**EXERCISE DESCRIPTION:** When a record holds a picture, leave the picture out and copy everything else exactly.

**MATERIAL PROVIDED:**
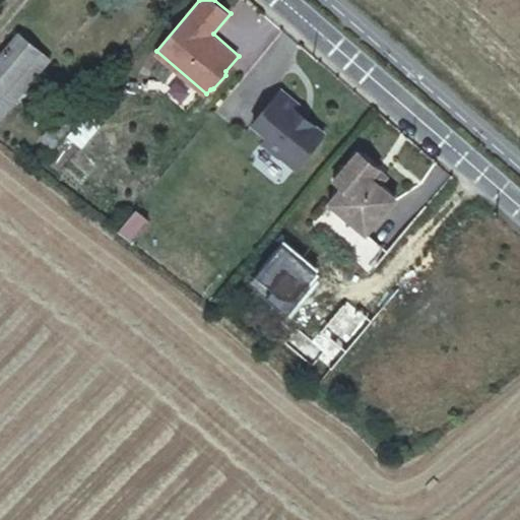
[(19,35),(0,57),(0,96),(40,51),(19,35)]
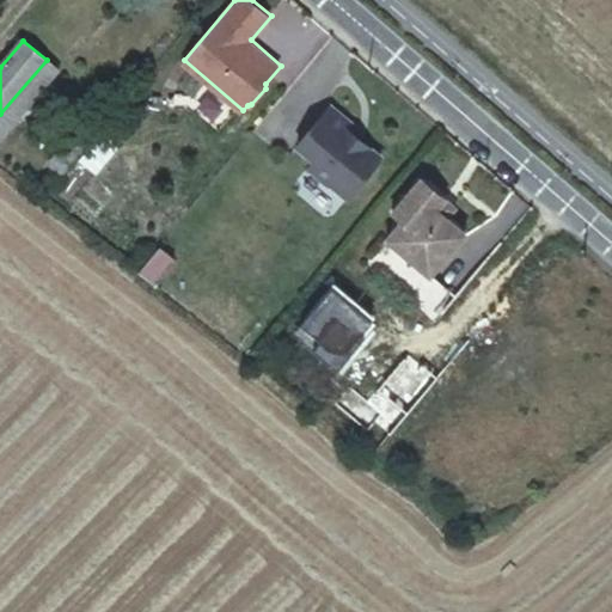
[(328,181),(344,194),(378,154),(360,140),(355,140),(344,132),(352,123),(328,103),(294,141),(311,155),(305,164),(326,182),(328,181)]
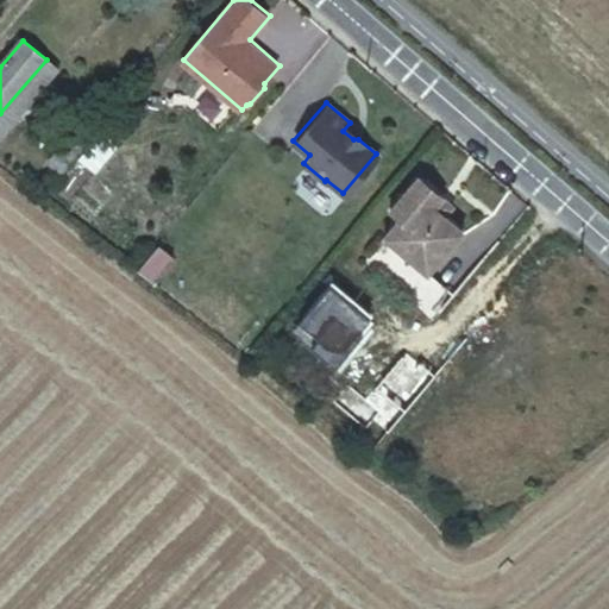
[(71,136),(49,163),(62,175),(76,157),(95,135),(82,123),(71,136)]
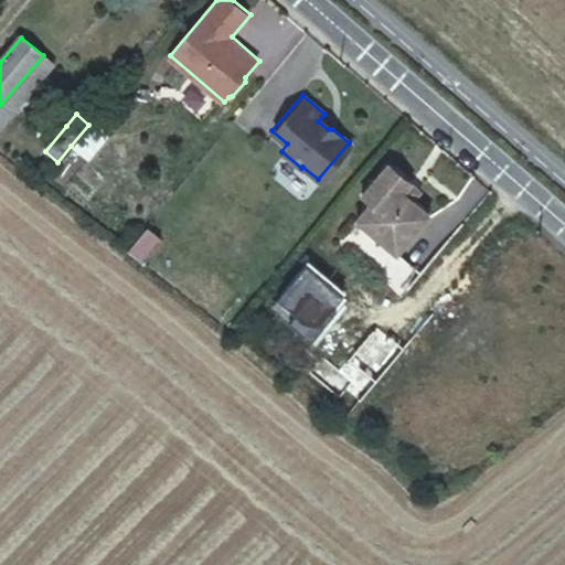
[(390,163),(363,193),(372,201),(358,219),(397,252),(430,214),(414,199),(405,192),(413,182),(390,163)]
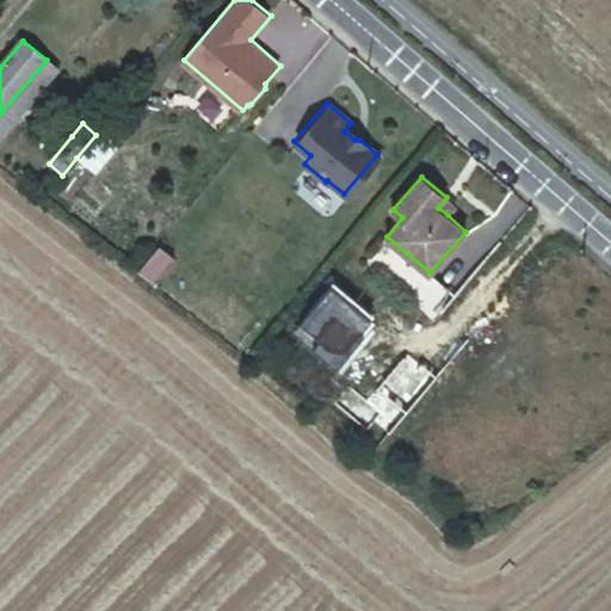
[(446,197),(438,208),(448,215),(456,205),(446,197)]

**REPLY TO THE EXERCISE:**
[(19,35),(0,57),(0,96),(40,51),(19,35)]
[(328,181),(344,194),(378,154),(360,140),(355,140),(344,132),(352,123),(328,103),(294,141),(311,155),(305,164),(326,182),(328,181)]
[(71,136),(49,163),(62,175),(76,157),(95,135),(82,123),(71,136)]
[(390,163),(363,193),(372,201),(358,219),(397,252),(430,214),(414,199),(405,192),(413,182),(390,163)]
[(446,197),(438,208),(448,215),(456,205),(446,197)]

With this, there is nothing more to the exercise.